• **The task**
Wherever a line holds the word "button", copy that line from the data.

Entries provided START

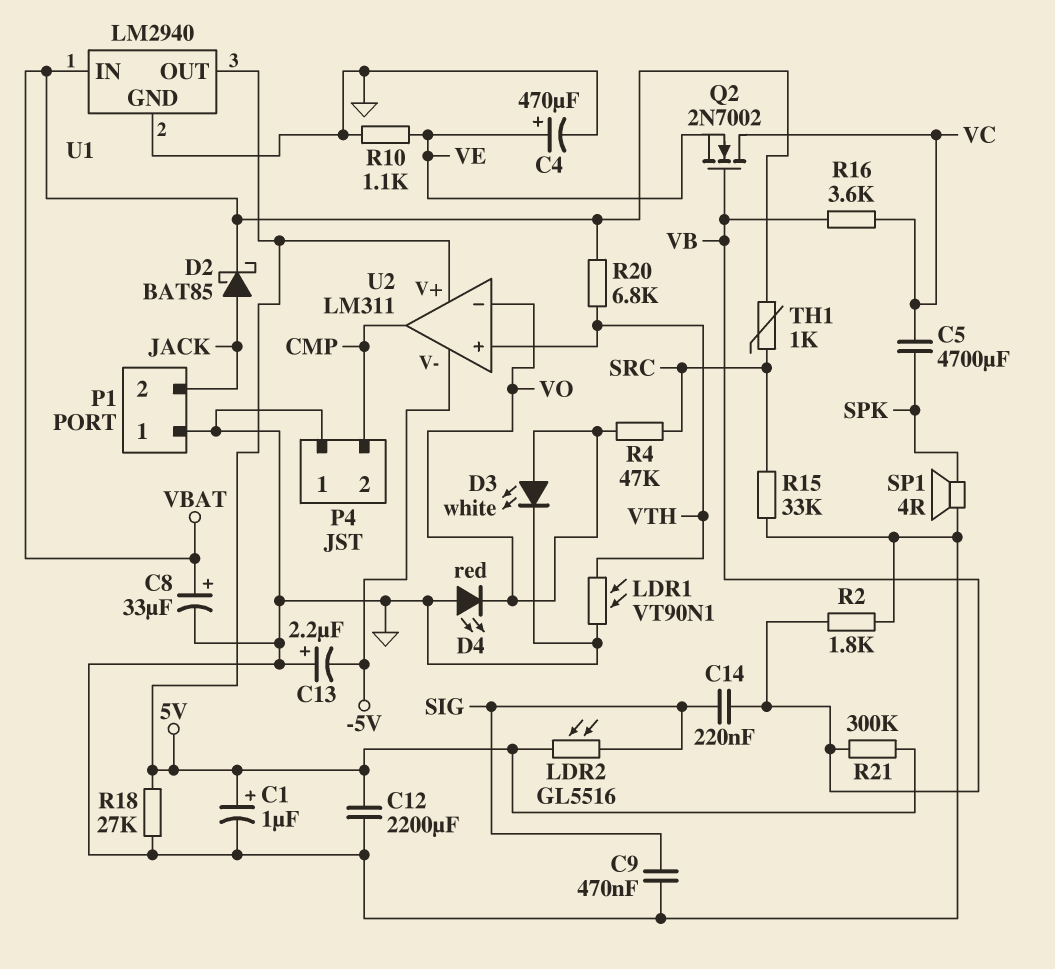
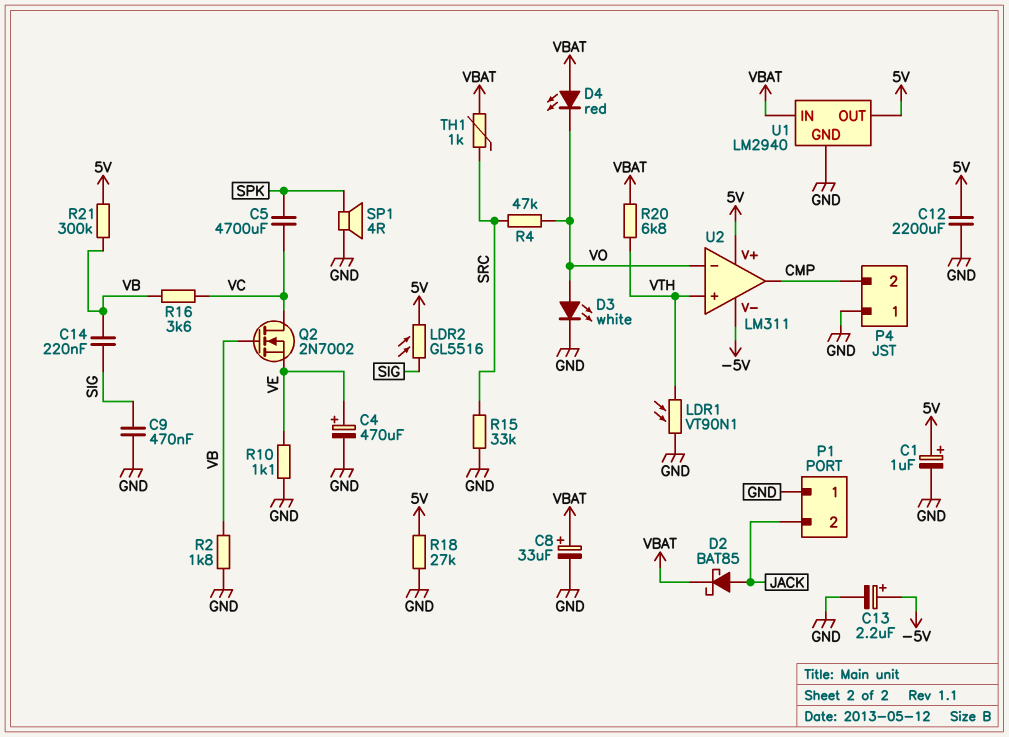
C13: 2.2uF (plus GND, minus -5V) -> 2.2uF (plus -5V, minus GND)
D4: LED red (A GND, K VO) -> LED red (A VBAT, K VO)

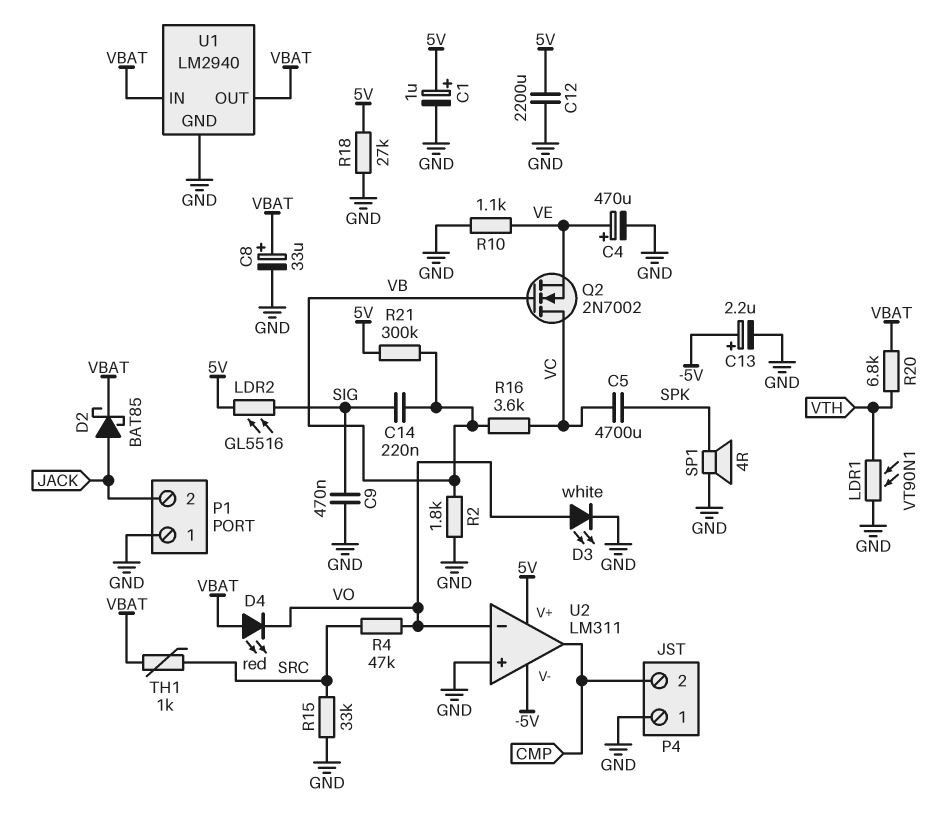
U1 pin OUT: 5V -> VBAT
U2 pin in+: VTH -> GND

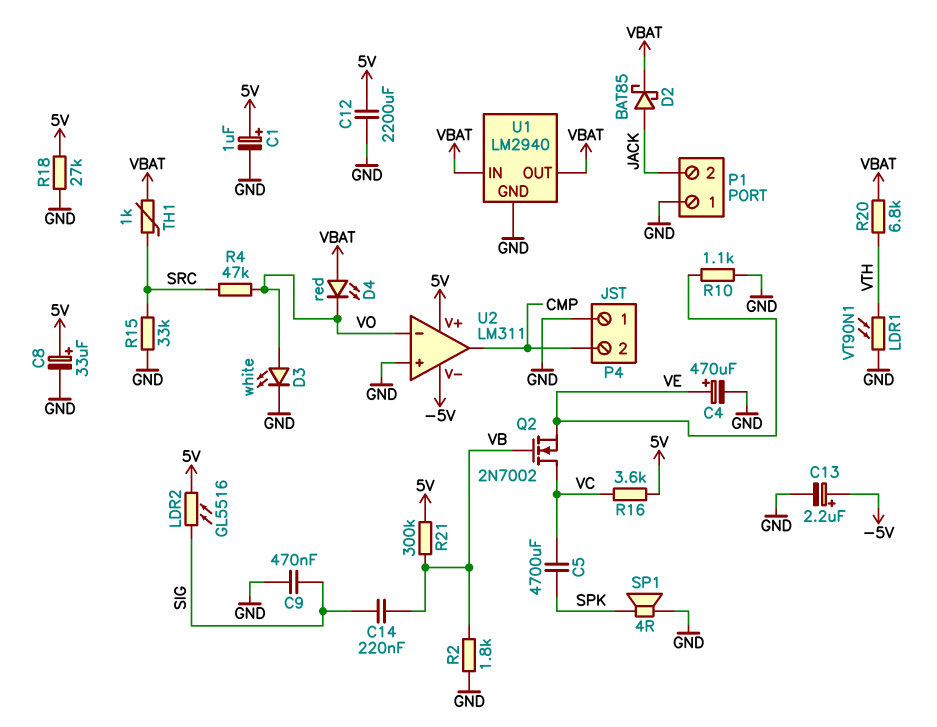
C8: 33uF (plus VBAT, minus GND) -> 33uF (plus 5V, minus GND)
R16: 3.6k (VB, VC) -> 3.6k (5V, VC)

Entries provided END
Entries provided START

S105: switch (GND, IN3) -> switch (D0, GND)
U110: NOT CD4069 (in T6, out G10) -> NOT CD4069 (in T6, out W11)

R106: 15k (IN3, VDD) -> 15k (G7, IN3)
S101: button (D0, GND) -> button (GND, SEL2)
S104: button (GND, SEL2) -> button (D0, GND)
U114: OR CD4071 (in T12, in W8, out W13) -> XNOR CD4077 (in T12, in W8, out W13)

Entries provided END

• **Written response**
S101: button (D0, GND) -> button (GND, SEL2)
S104: button (GND, SEL2) -> button (D0, GND)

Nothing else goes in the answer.